Items from a dataset
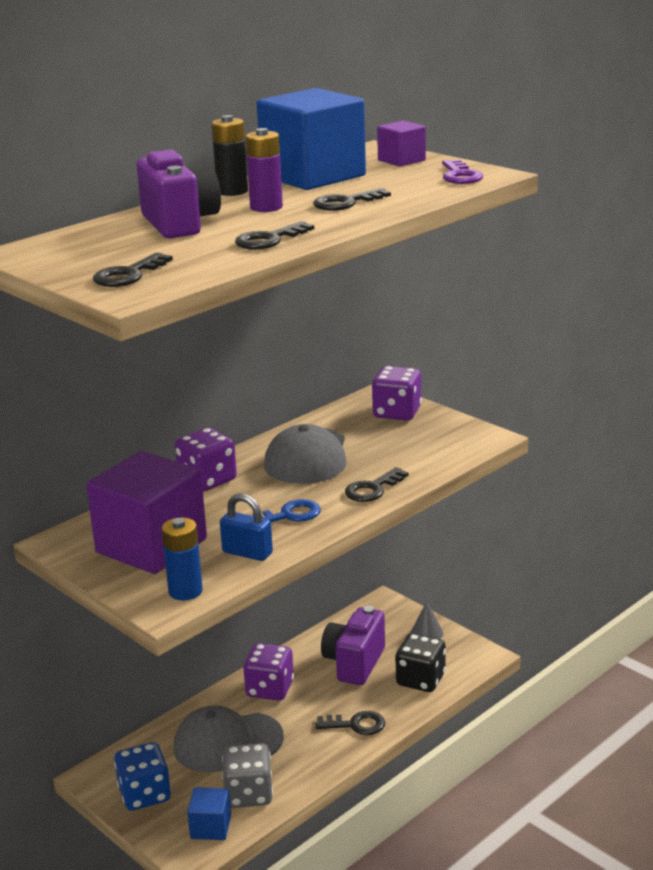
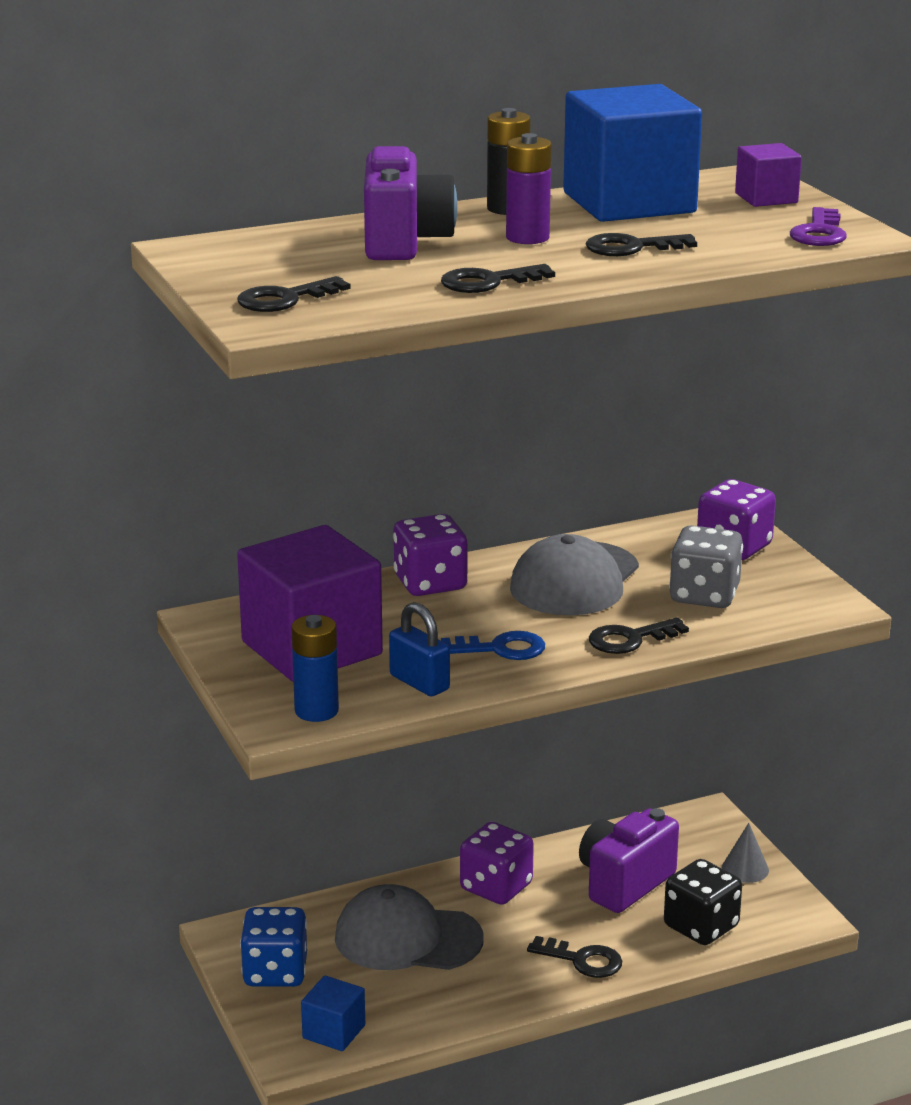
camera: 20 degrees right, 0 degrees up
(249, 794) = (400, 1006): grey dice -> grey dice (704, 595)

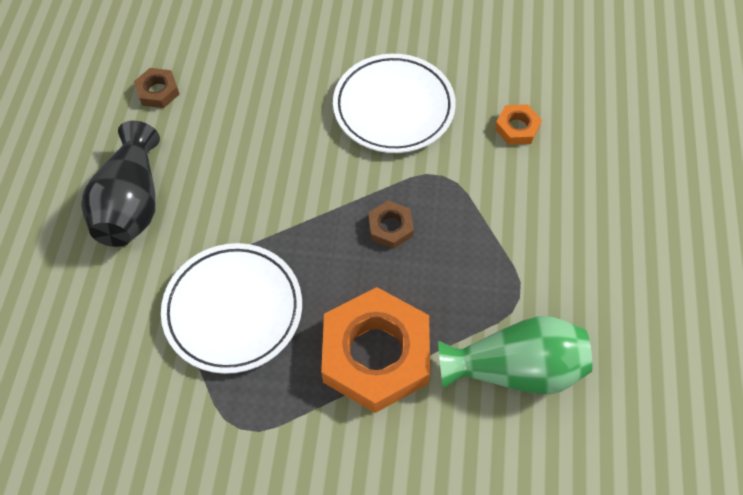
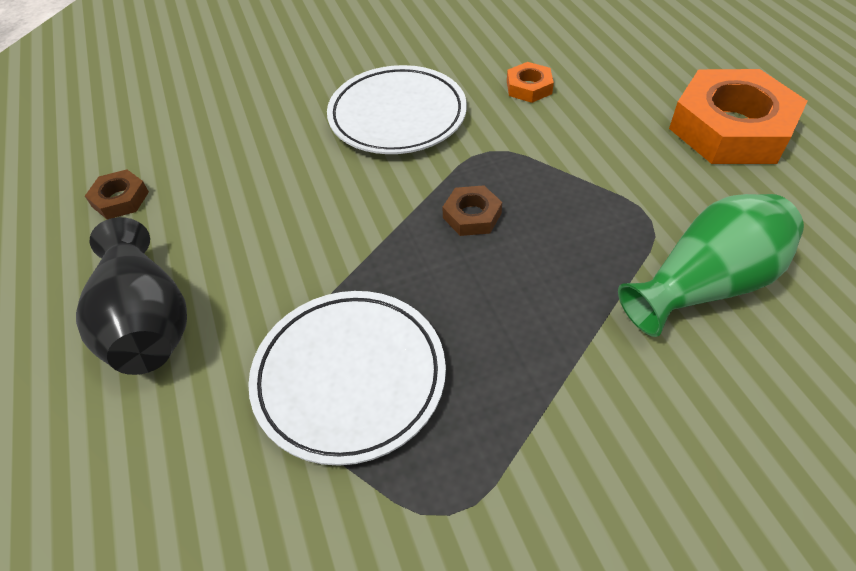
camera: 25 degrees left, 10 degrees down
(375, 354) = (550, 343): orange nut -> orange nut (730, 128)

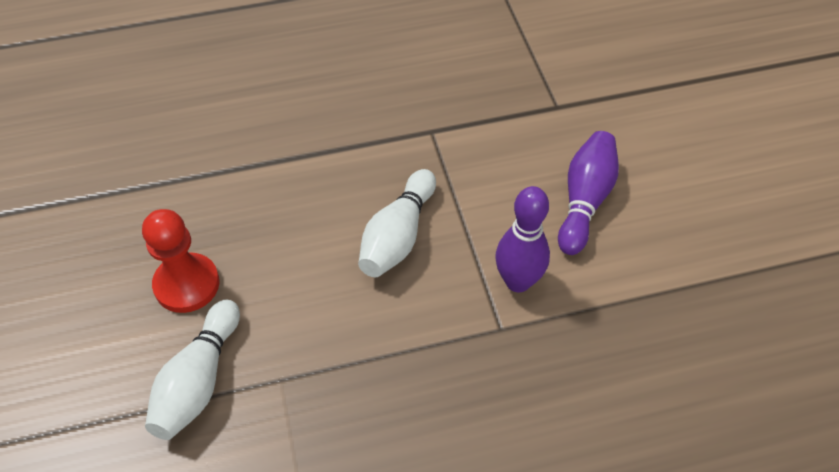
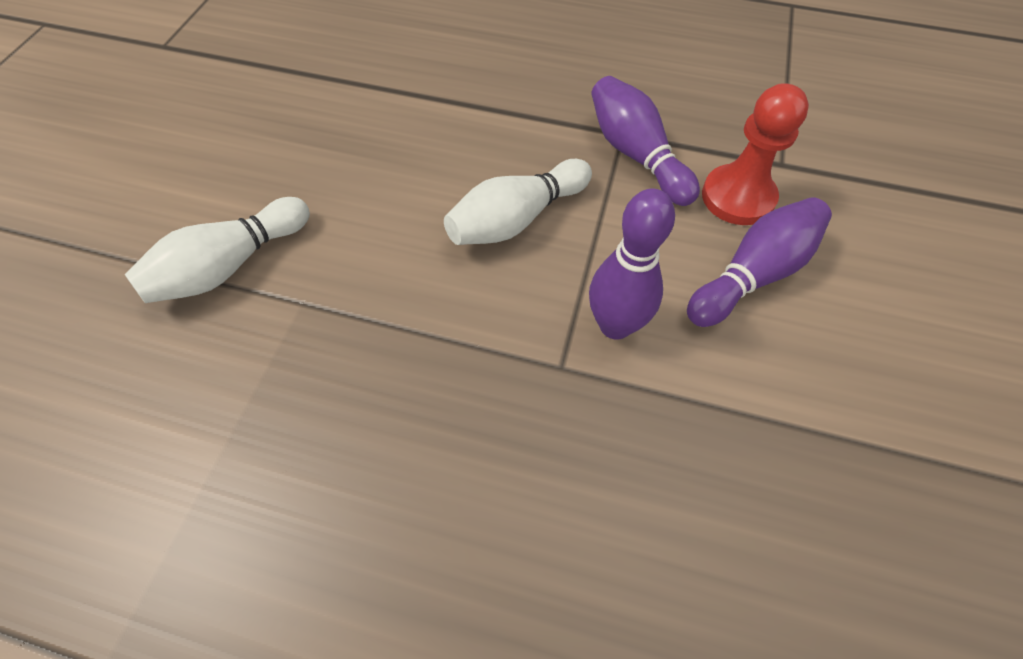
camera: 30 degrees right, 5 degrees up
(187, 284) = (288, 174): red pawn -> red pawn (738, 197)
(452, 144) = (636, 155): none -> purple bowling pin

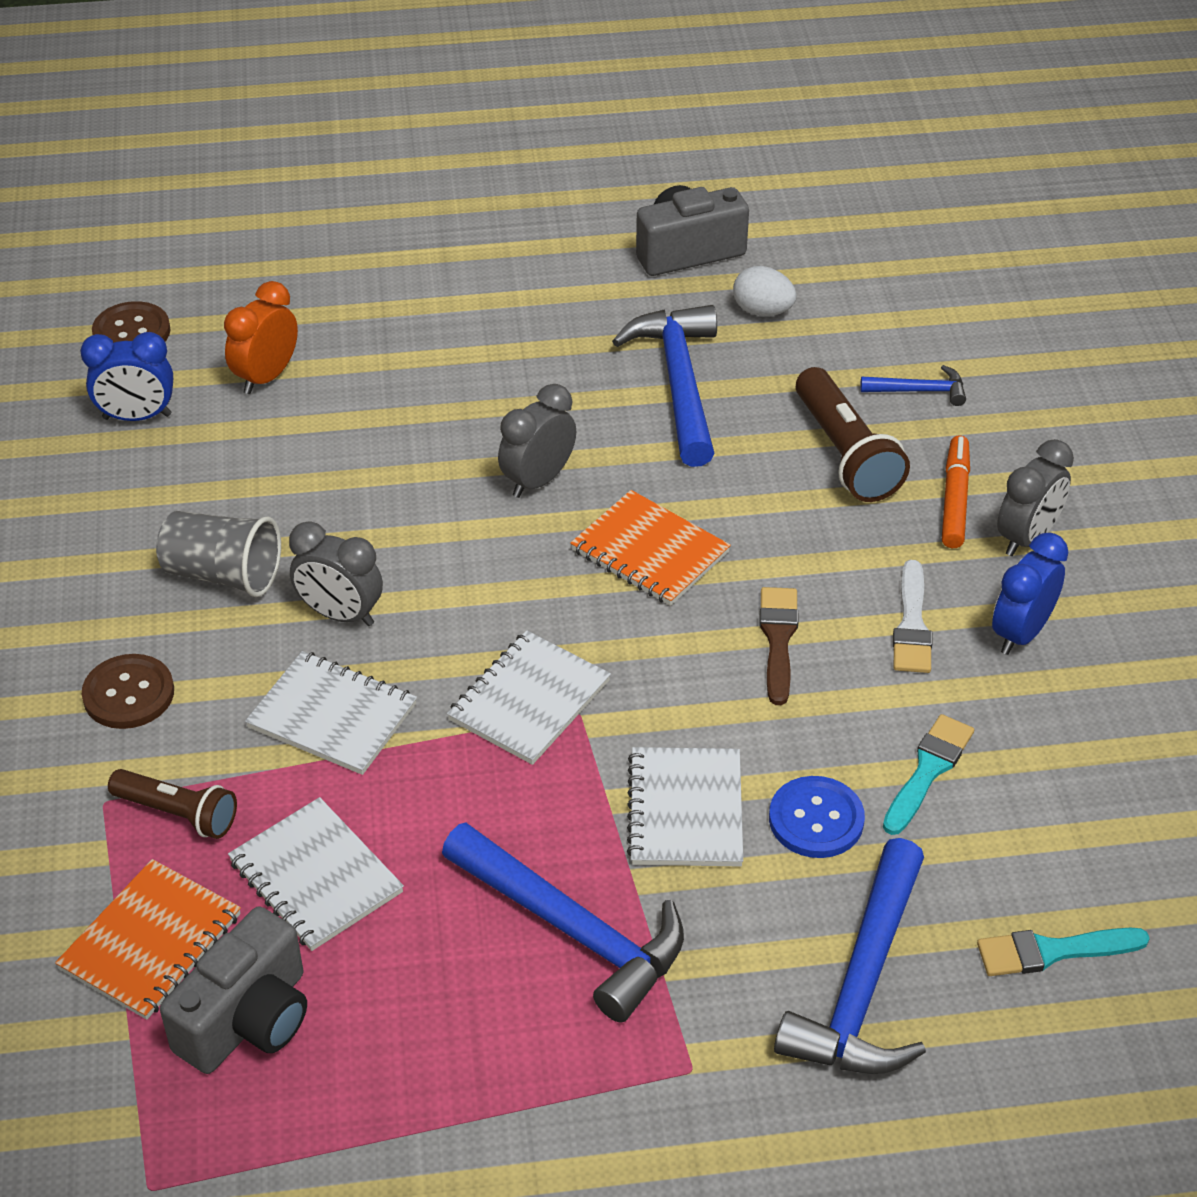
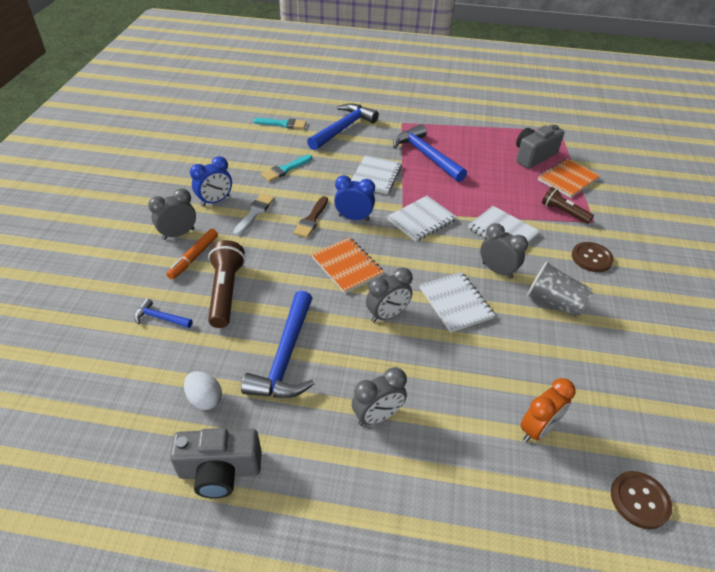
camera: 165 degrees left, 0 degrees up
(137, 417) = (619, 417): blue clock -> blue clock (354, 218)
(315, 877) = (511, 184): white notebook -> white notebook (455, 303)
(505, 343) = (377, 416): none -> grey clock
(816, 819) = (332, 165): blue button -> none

**Aim of the exercise**.
Word for word, return all the entries and skip their pictures.

**Reply to the task**.
camera: 20 degrees right, 0 degrees up
(249, 794) = (400, 1006): grey dice -> grey dice (704, 595)

camera: 25 degrees left, 10 degrees down
(375, 354) = (550, 343): orange nut -> orange nut (730, 128)

camera: 30 degrees right, 5 degrees up
(187, 284) = (288, 174): red pawn -> red pawn (738, 197)
(452, 144) = (636, 155): none -> purple bowling pin

camera: 165 degrees left, 0 degrees up
(137, 417) = (619, 417): blue clock -> blue clock (354, 218)
(315, 877) = (511, 184): white notebook -> white notebook (455, 303)
(505, 343) = (377, 416): none -> grey clock
(816, 819) = (332, 165): blue button -> none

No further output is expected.